REQUEST:
Starting at the first line of the material and ending at the line that contains "Angie Larrea [256, 58]", return every line verbatim, including both of those lines.

* begin *

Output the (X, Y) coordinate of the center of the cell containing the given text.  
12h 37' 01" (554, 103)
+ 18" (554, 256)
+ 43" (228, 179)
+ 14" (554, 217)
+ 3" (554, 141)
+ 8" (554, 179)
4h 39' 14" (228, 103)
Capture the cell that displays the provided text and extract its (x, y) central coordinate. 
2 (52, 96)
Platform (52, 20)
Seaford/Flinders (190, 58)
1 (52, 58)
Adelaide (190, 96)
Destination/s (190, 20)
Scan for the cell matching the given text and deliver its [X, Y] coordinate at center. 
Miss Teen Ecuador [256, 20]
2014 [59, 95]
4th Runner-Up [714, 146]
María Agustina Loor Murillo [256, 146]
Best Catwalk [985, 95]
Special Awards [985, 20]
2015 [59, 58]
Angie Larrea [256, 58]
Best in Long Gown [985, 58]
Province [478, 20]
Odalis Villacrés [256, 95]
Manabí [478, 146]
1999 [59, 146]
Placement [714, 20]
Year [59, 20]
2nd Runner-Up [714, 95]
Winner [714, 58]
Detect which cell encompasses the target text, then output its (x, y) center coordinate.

* end *

FINISHED TASK:
Output the (X, Y) coordinate of the center of the cell containing the given text.  
12h 37' 01" (554, 103)
+ 18" (554, 256)
+ 43" (228, 179)
+ 14" (554, 217)
+ 3" (554, 141)
+ 8" (554, 179)
4h 39' 14" (228, 103)
Capture the cell that displays the provided text and extract its (x, y) central coordinate. 
2 (52, 96)
Platform (52, 20)
Seaford/Flinders (190, 58)
1 (52, 58)
Adelaide (190, 96)
Destination/s (190, 20)
Scan for the cell matching the given text and deliver its [X, Y] coordinate at center. 
Miss Teen Ecuador [256, 20]
2014 [59, 95]
4th Runner-Up [714, 146]
María Agustina Loor Murillo [256, 146]
Best Catwalk [985, 95]
Special Awards [985, 20]
2015 [59, 58]
Angie Larrea [256, 58]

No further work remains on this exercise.